◆ **THE DATA**
━━━━━━━━━━━━━━━━━━━━━━━━━━━━━━
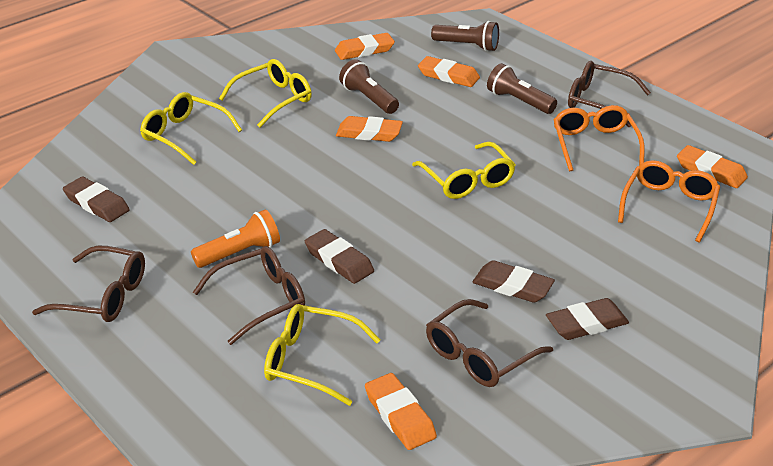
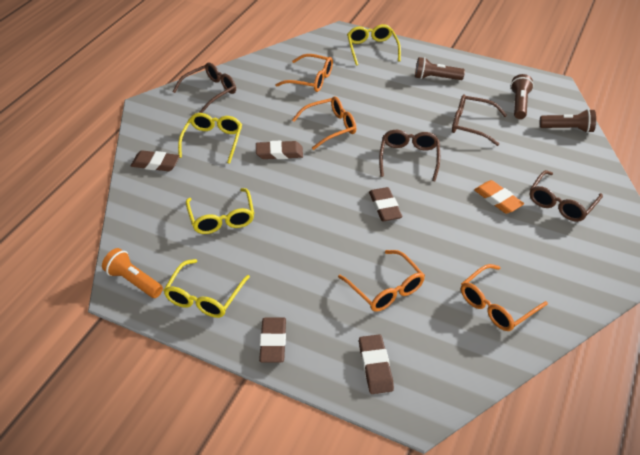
brown eraser: 4 -> 5
orange eraser: 5 -> 1
orange glasses: 2 -> 4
━━━━━━━━━━━━━━━━━━━━━━━━━━━━━━
◆ **EXERCISE PROMPT**
If the listing above includes images, copy every line of it exactly except those images.

◆ **ANSWER BELOW**
brown eraser: 4 -> 5
orange eraser: 5 -> 1
orange glasses: 2 -> 4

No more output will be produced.